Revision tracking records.
::::::::::
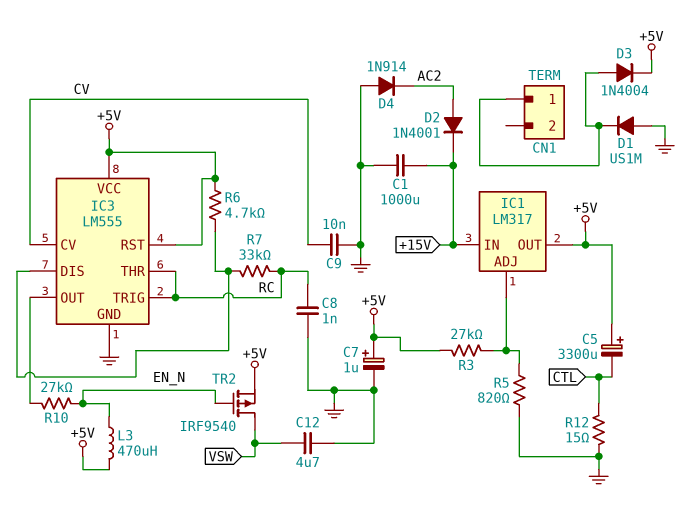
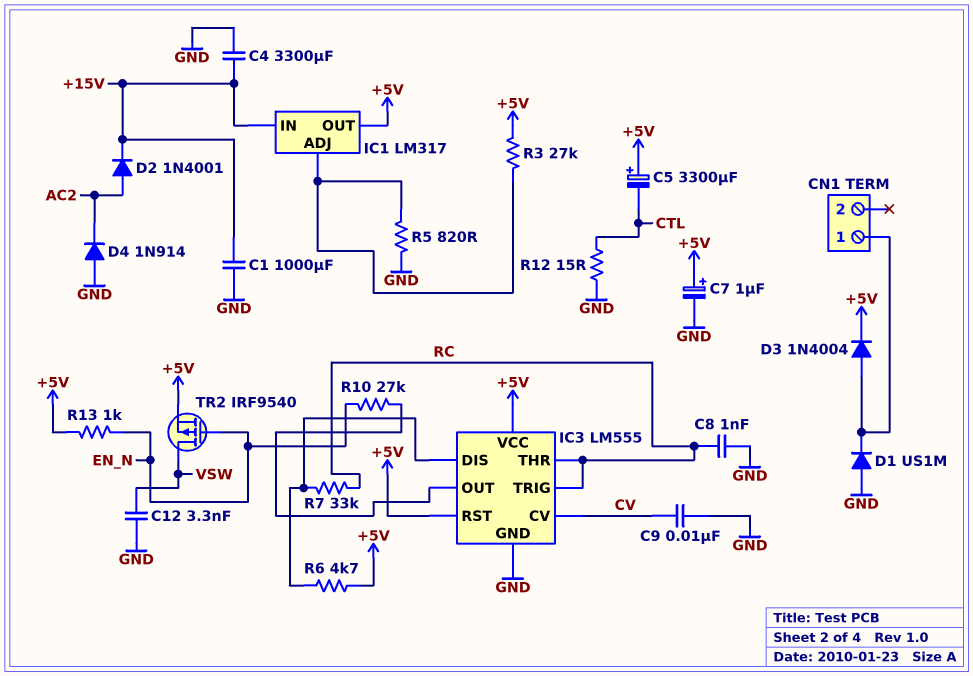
C4: none -> 3300uF (+15V, GND)
C12: 4.7uF (GND, VSW) -> 3.3nF (GND, VSW)
L3: 470uH (+5V, EN_N) -> none
R13: none -> 1k (+5V, EN_N)

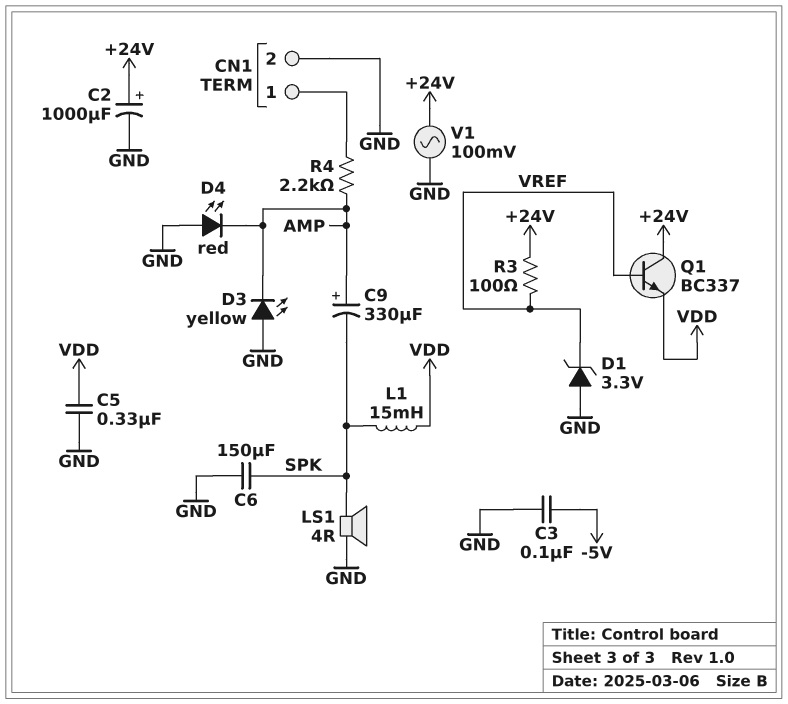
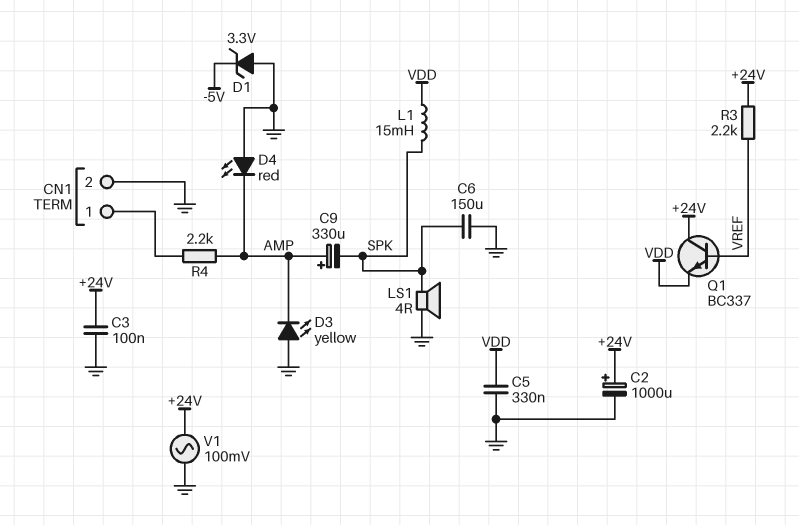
C3: 100nF (-5V, GND) -> 100nF (+24V, GND)
D1: zener 3.3V (A GND, K VREF) -> zener 3.3V (A GND, K -5V)
R3: 100 (+24V, VREF) -> 2.2k (+24V, VREF)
::::::::::
Make an exact copy of the records, pictures excluded.

Task response.
C4: none -> 3300uF (+15V, GND)
C12: 4.7uF (GND, VSW) -> 3.3nF (GND, VSW)
L3: 470uH (+5V, EN_N) -> none
R13: none -> 1k (+5V, EN_N)

C3: 100nF (-5V, GND) -> 100nF (+24V, GND)
D1: zener 3.3V (A GND, K VREF) -> zener 3.3V (A GND, K -5V)
R3: 100 (+24V, VREF) -> 2.2k (+24V, VREF)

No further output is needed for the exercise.